* **AIM OF THE TASK**:
Show every line of the data that contains the string "right".

* **DATA LISTING**:

===

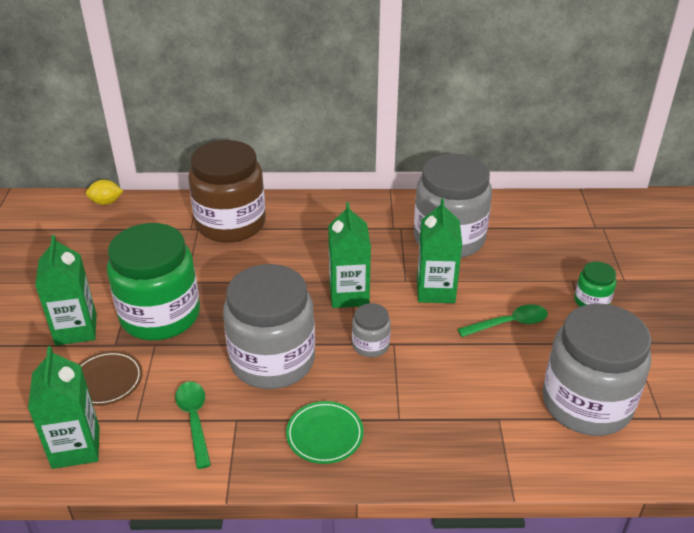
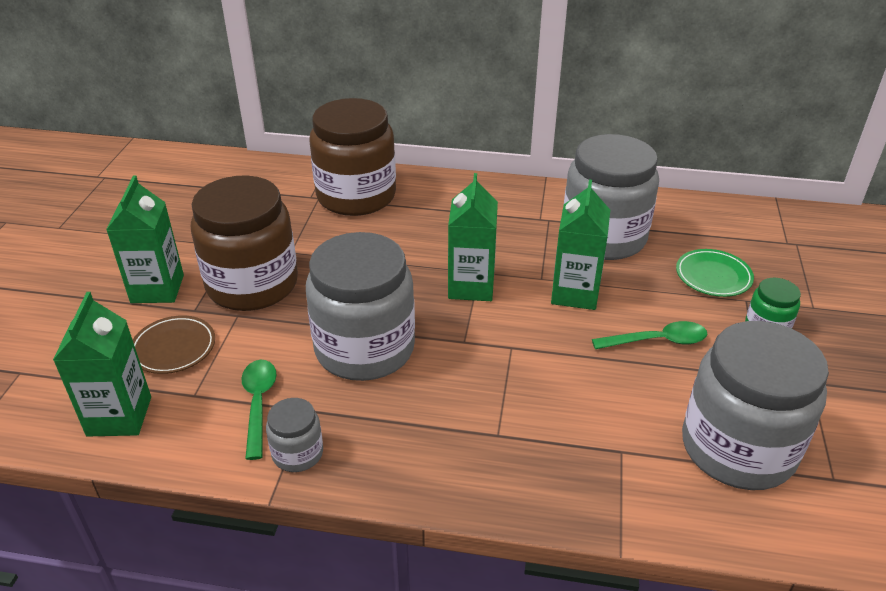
camera: 10 degrees right, 0 degrees up
yellow lemon [86,179,123,205] -> none
green jar [107,223,200,340] -> brown jar [191,175,298,311]
green plate [286,401,364,464] -> green plate moved to [676,249,754,297]
grey jar [352,303,391,357] -> grey jar moved to [266,398,323,472]

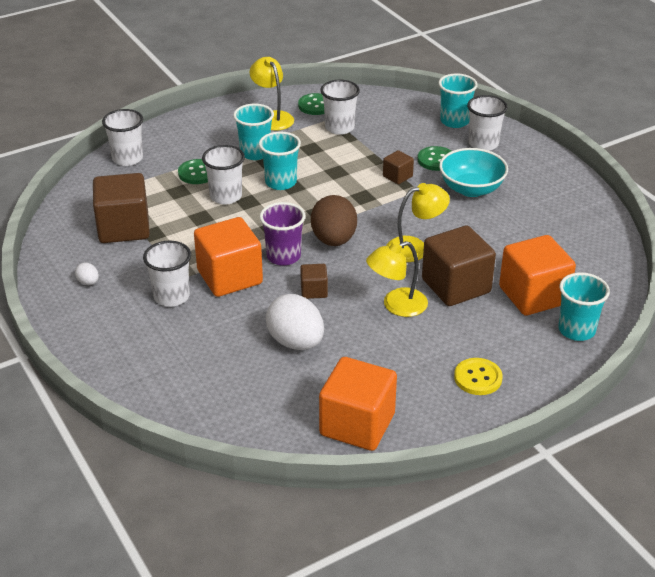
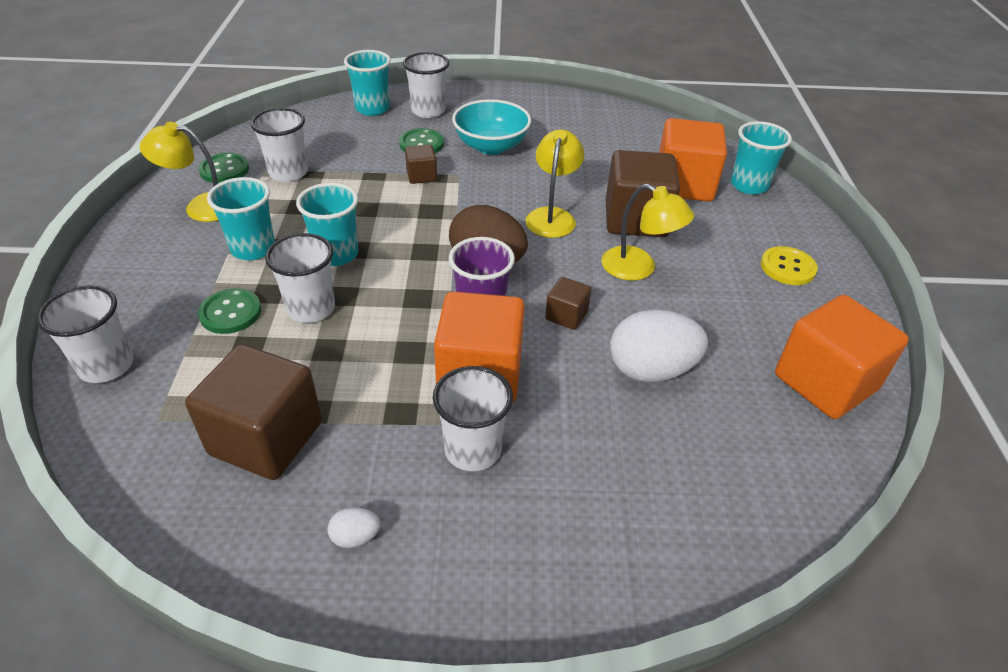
camera: 60 degrees left, 5 degrees up
yellow lamp [366,241,428,317] -> yellow lamp turned 60 degrees counterclockwise [601,184,695,281]

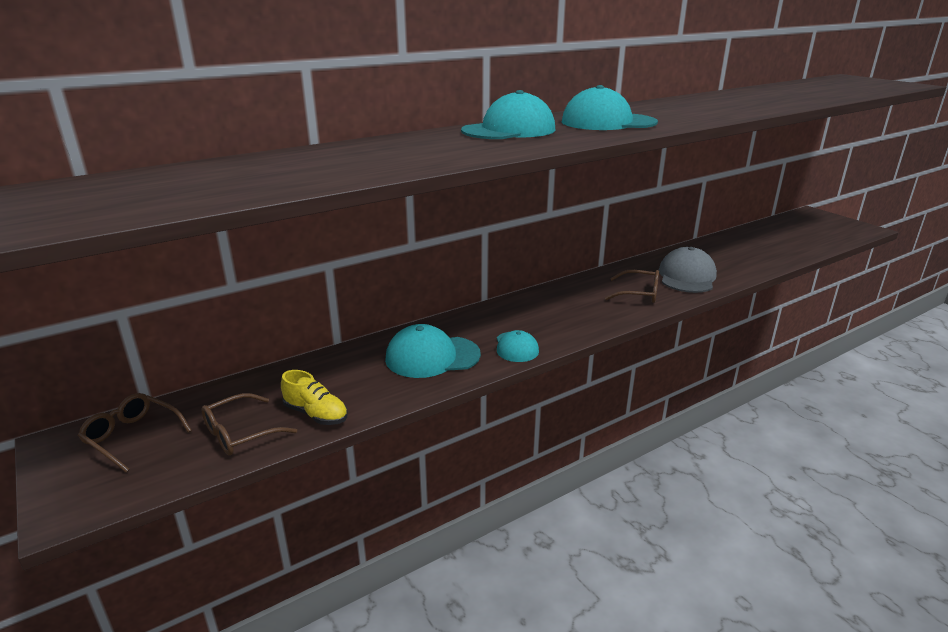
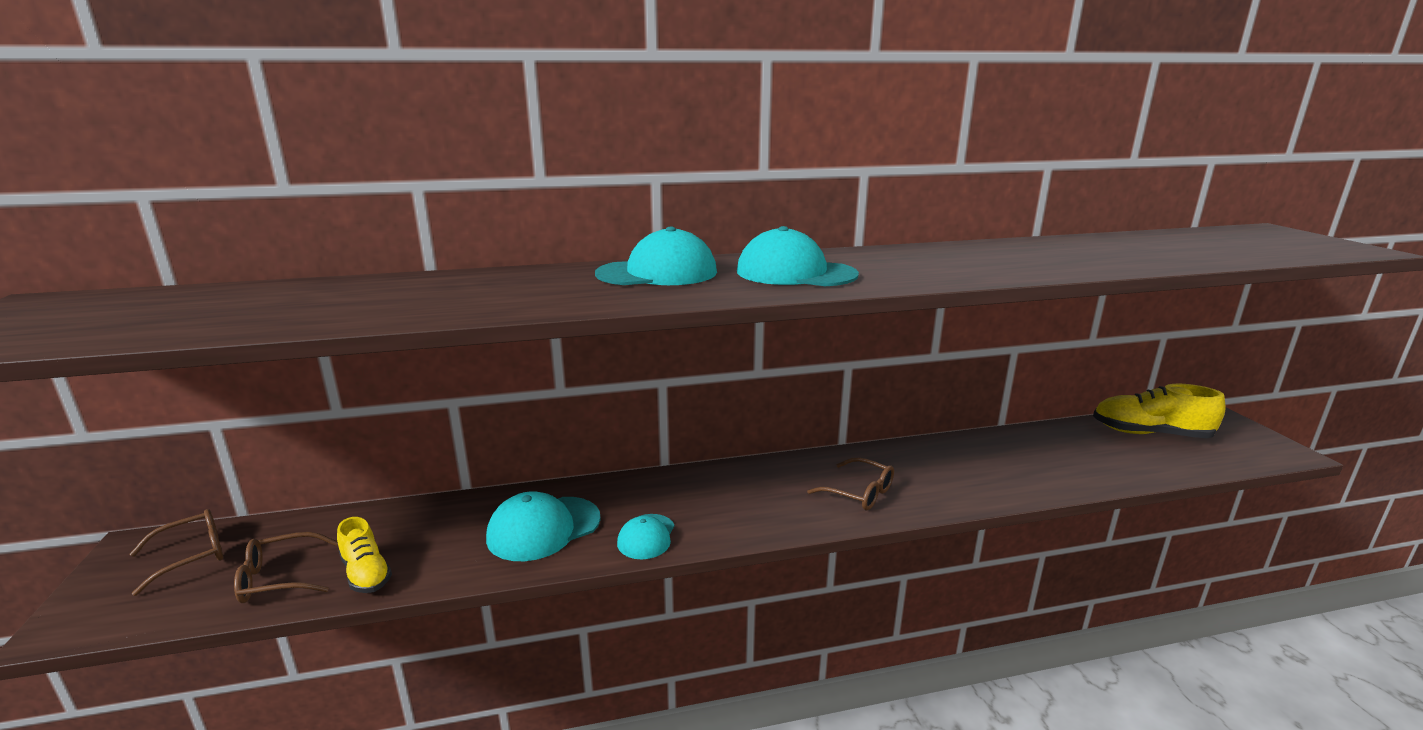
camera: 20 degrees right, 5 degrees down
brown glasses [78,393,192,473] -> brown glasses turned 90 degrees clockwise [130,509,223,596]
turquoise cap [385,324,481,378] -> turquoise cap turned 45 degrees counterclockwise [486,491,601,561]
grey cap [659,247,717,293] -> none
none -> yellow shoe [1093,384,1226,438]

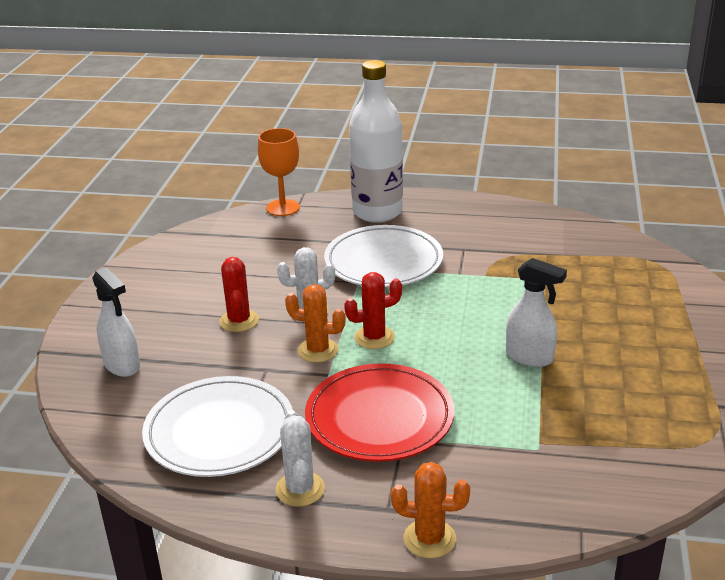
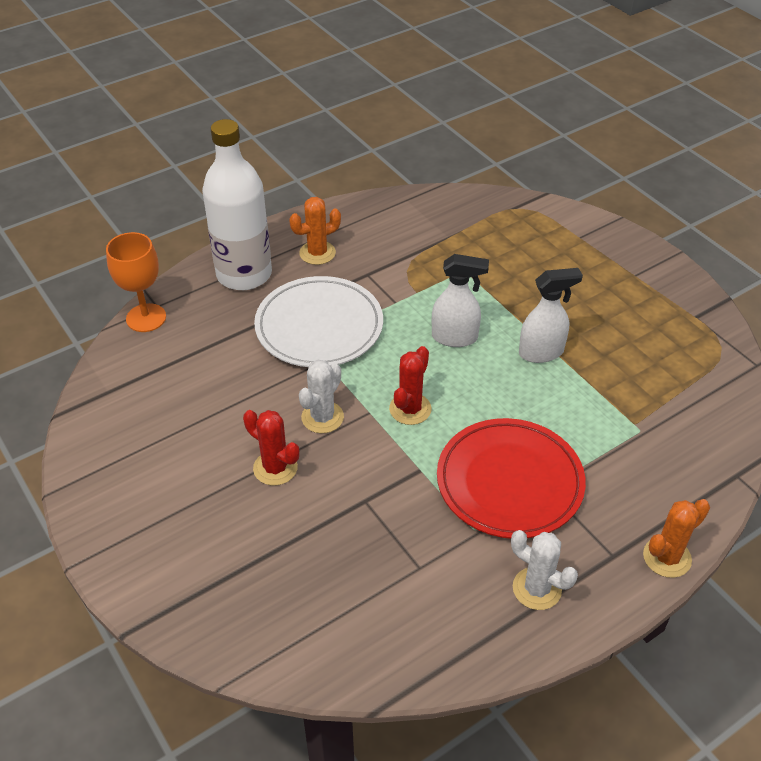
camera: 45 degrees left, 15 degrees up
white spray bottle [92,267,140,377] -> white spray bottle moved to [432,254,489,347]
white plate [142,376,293,477] -> none
orange cactus [285,284,346,363] -> orange cactus moved to [289,197,341,265]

===

* **ANSWER FOR THIS EXERCISE**:
camera: 10 degrees right, 0 degrees up
camera: 20 degrees right, 5 degrees down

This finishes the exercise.